*Exercise details*: Some entries follow. Reproduce exactly the lines starting at the one with "IC4 pin in+: N18 -> N3" and stopping after the one with "R13: 47k (IC4/out, VDD)".

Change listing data
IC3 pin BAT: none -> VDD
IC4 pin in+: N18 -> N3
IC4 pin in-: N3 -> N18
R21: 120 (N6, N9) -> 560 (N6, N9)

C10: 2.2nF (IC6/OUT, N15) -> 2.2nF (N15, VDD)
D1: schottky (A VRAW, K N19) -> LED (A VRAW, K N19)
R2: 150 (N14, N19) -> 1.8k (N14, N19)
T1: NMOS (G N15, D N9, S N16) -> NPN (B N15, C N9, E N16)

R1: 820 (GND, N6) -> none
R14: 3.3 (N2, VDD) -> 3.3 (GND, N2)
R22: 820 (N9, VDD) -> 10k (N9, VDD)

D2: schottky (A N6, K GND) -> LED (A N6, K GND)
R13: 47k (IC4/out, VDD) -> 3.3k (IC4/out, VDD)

...

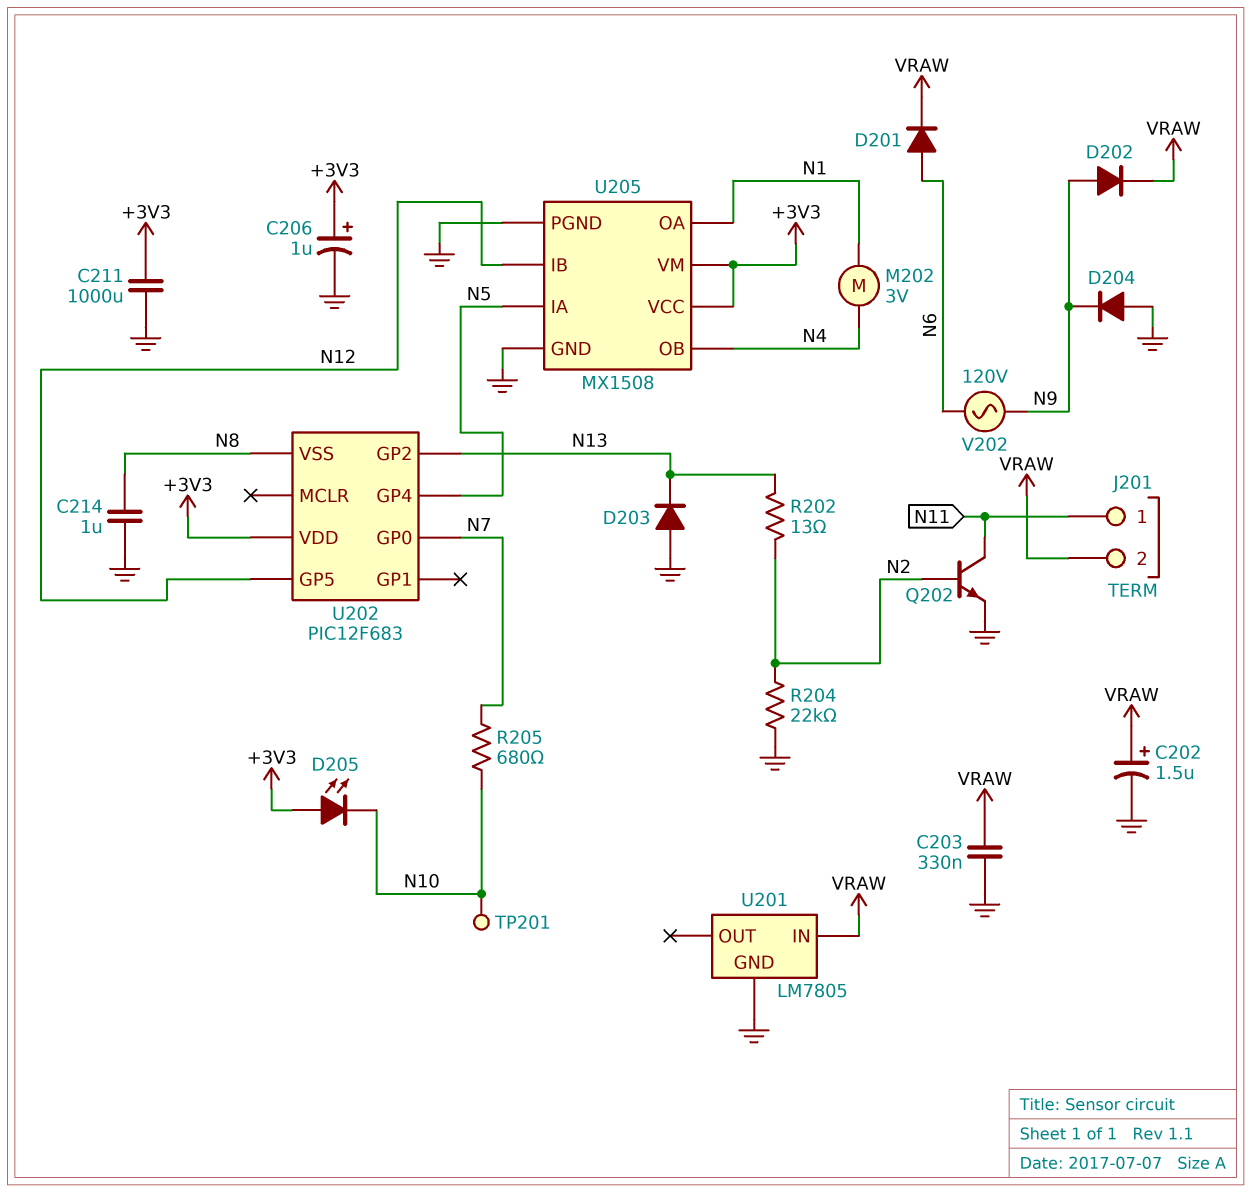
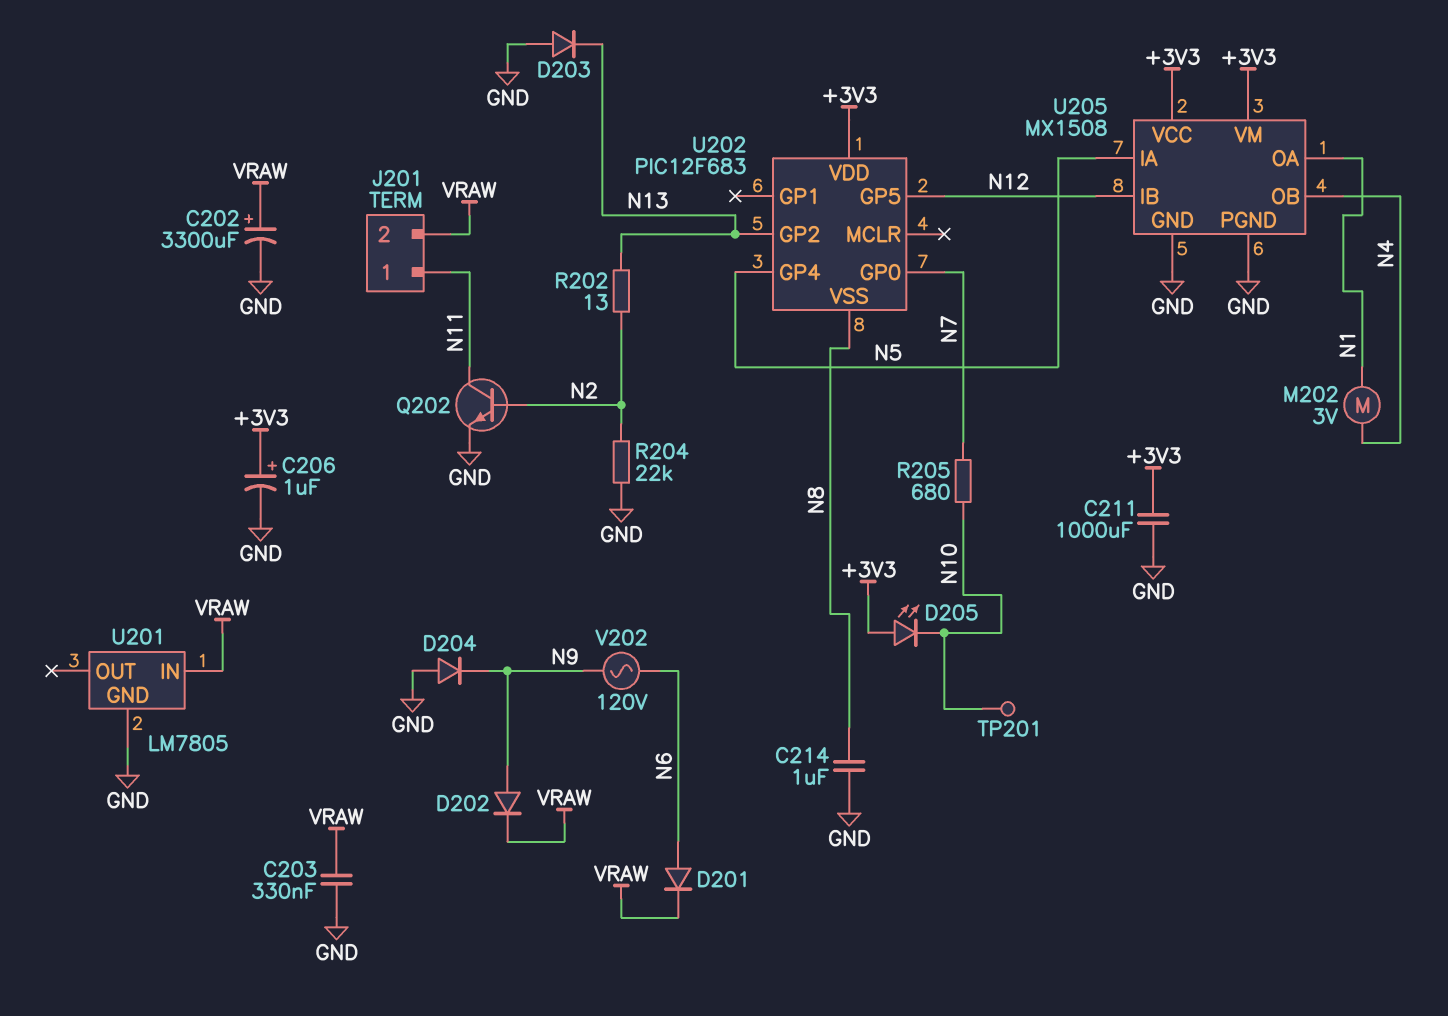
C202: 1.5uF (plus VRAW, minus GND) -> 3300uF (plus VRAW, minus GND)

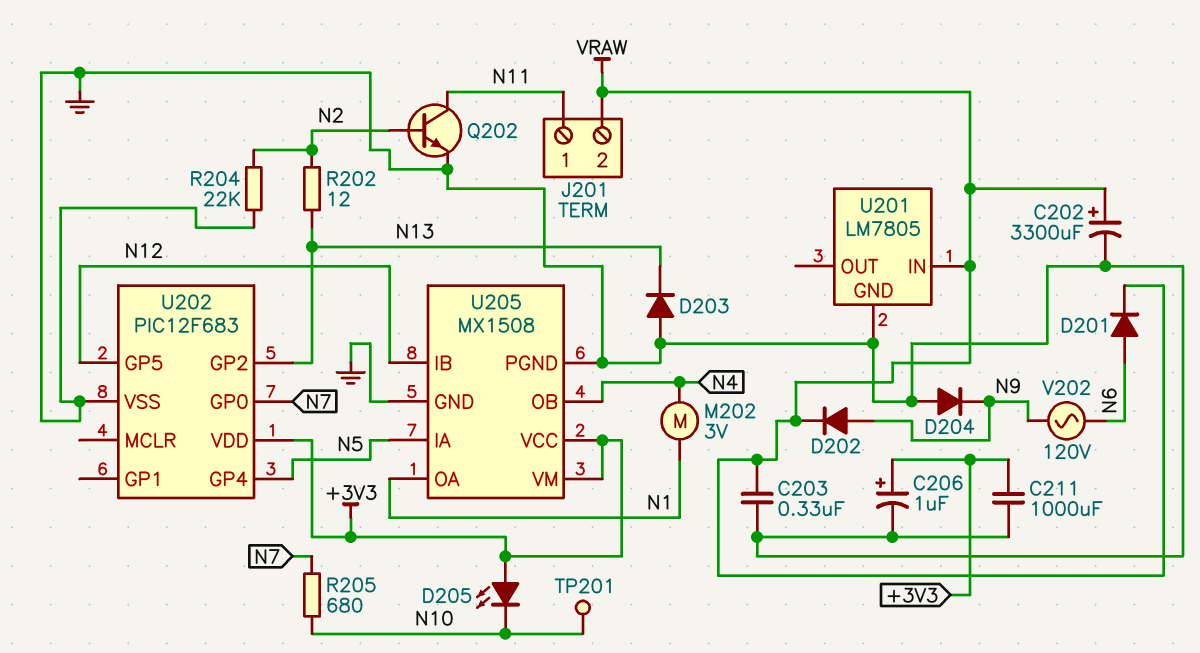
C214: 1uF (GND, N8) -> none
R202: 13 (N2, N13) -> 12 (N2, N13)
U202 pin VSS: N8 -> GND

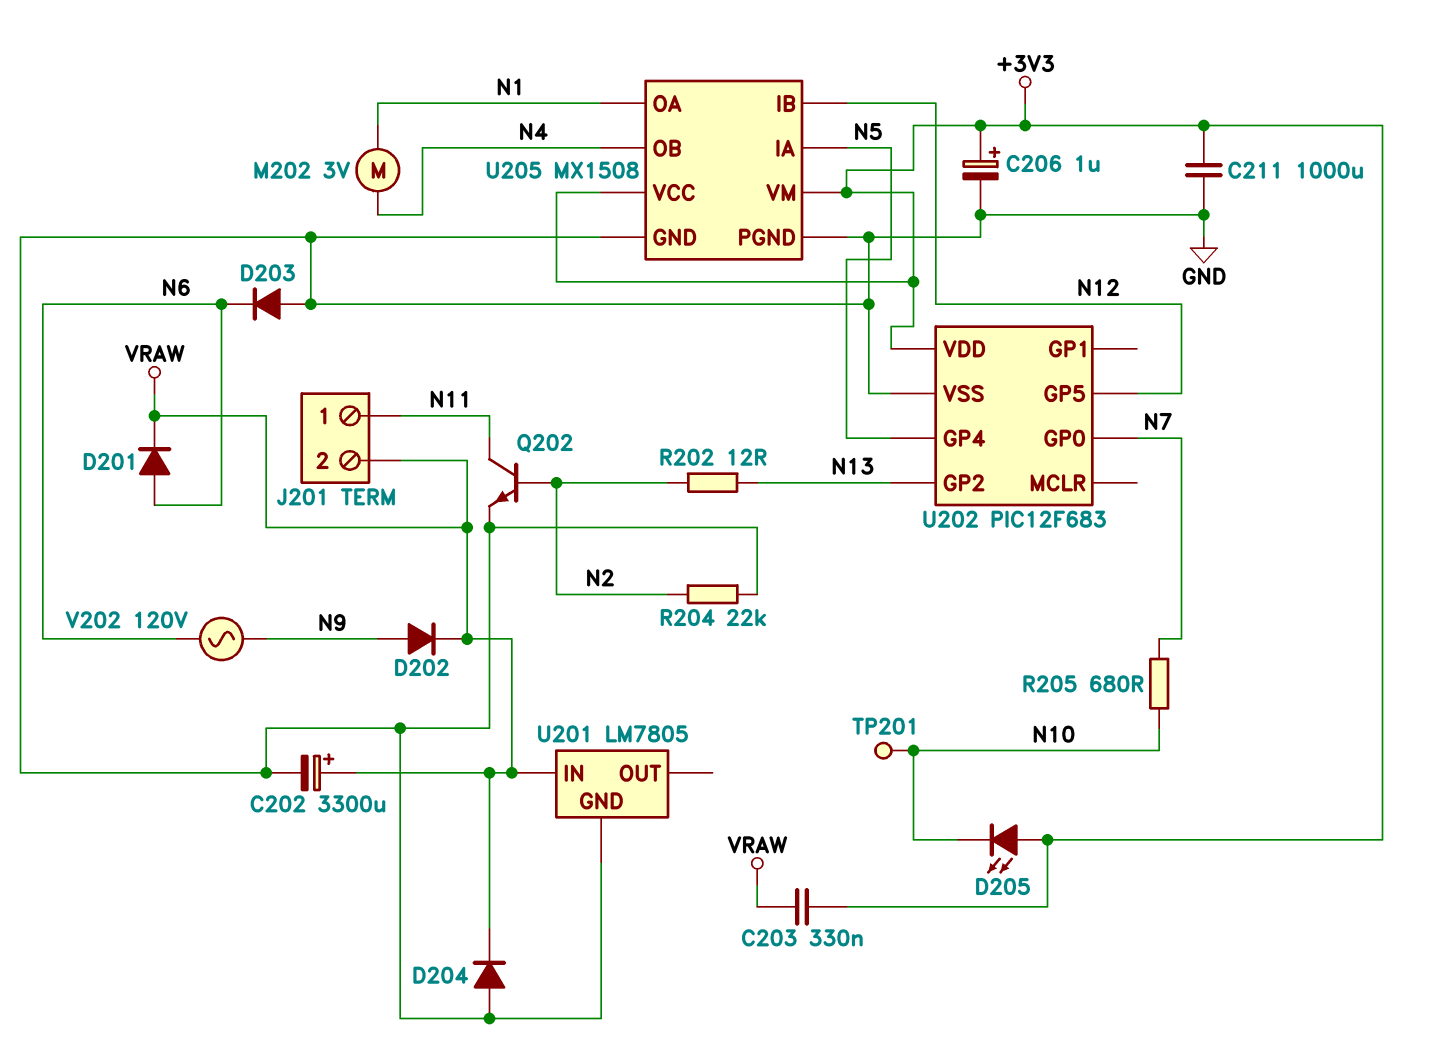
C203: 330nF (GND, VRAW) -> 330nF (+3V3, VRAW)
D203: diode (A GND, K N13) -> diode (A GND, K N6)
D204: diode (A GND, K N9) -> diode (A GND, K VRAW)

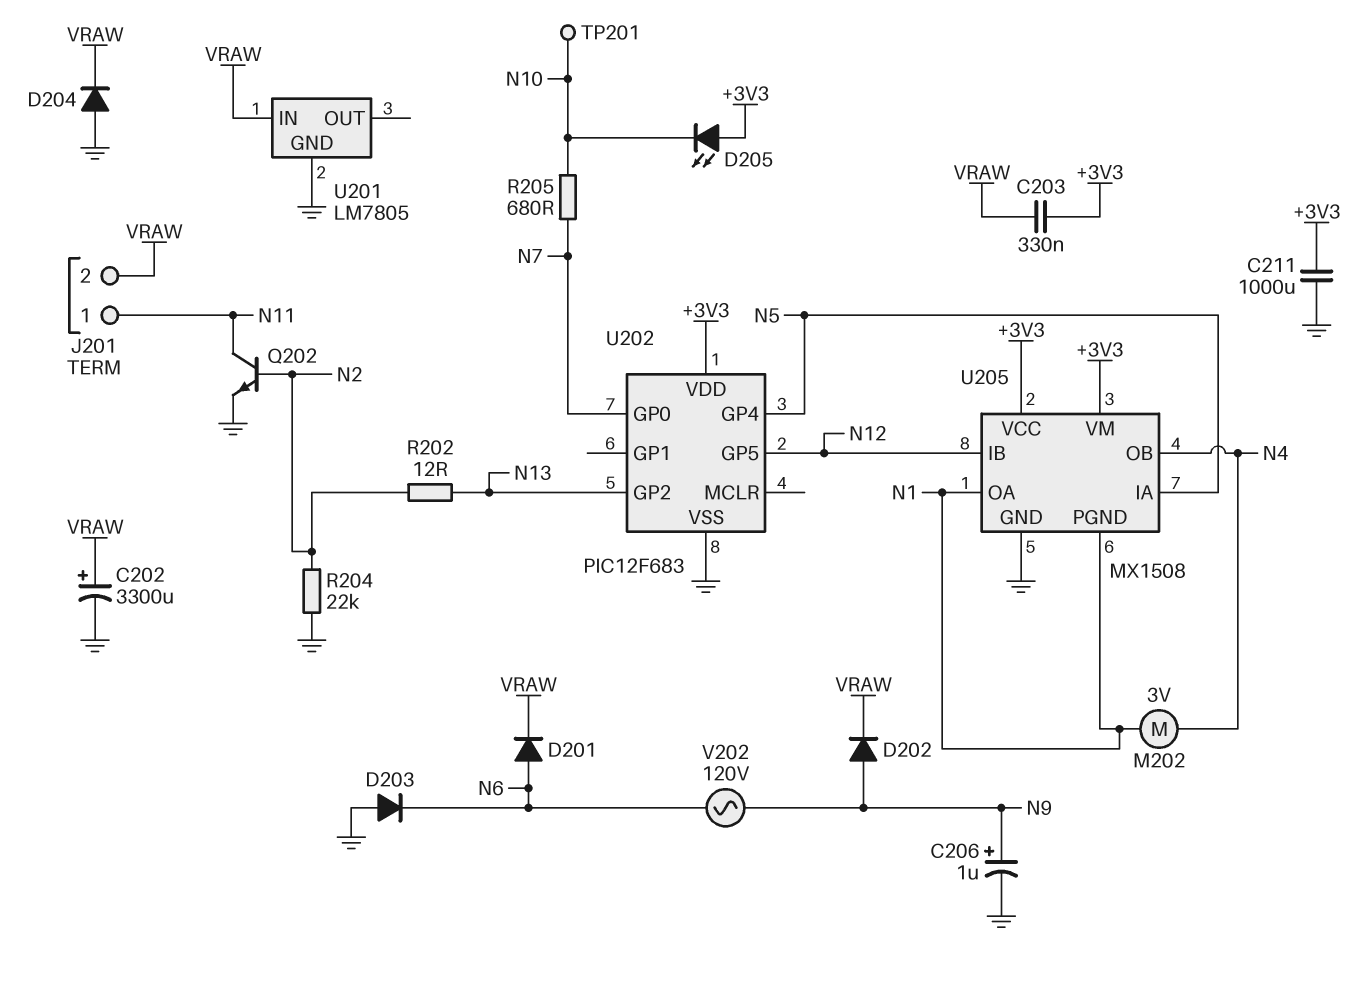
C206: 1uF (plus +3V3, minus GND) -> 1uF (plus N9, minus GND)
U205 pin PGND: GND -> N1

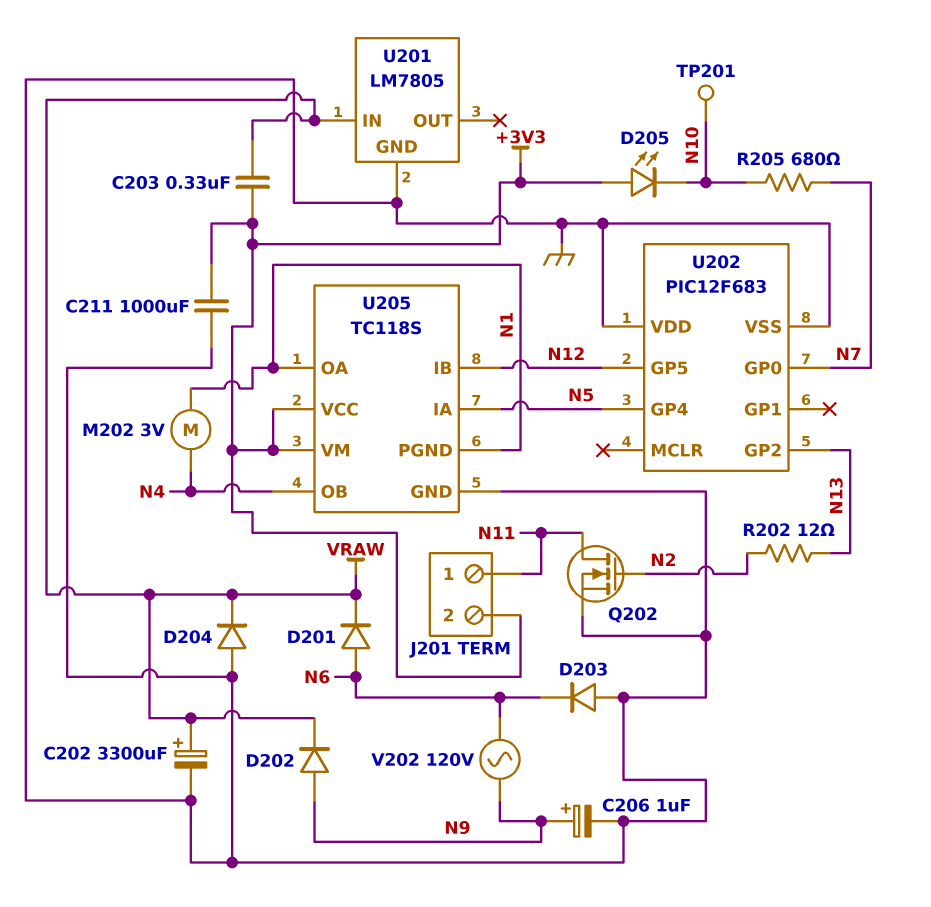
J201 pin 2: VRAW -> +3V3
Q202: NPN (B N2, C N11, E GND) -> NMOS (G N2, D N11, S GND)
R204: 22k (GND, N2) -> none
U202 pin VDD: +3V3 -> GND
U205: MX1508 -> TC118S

*Answer for this exercise*:
IC4 pin in+: N18 -> N3
IC4 pin in-: N3 -> N18
R21: 120 (N6, N9) -> 560 (N6, N9)

C10: 2.2nF (IC6/OUT, N15) -> 2.2nF (N15, VDD)
D1: schottky (A VRAW, K N19) -> LED (A VRAW, K N19)
R2: 150 (N14, N19) -> 1.8k (N14, N19)
T1: NMOS (G N15, D N9, S N16) -> NPN (B N15, C N9, E N16)

R1: 820 (GND, N6) -> none
R14: 3.3 (N2, VDD) -> 3.3 (GND, N2)
R22: 820 (N9, VDD) -> 10k (N9, VDD)

D2: schottky (A N6, K GND) -> LED (A N6, K GND)
R13: 47k (IC4/out, VDD) -> 3.3k (IC4/out, VDD)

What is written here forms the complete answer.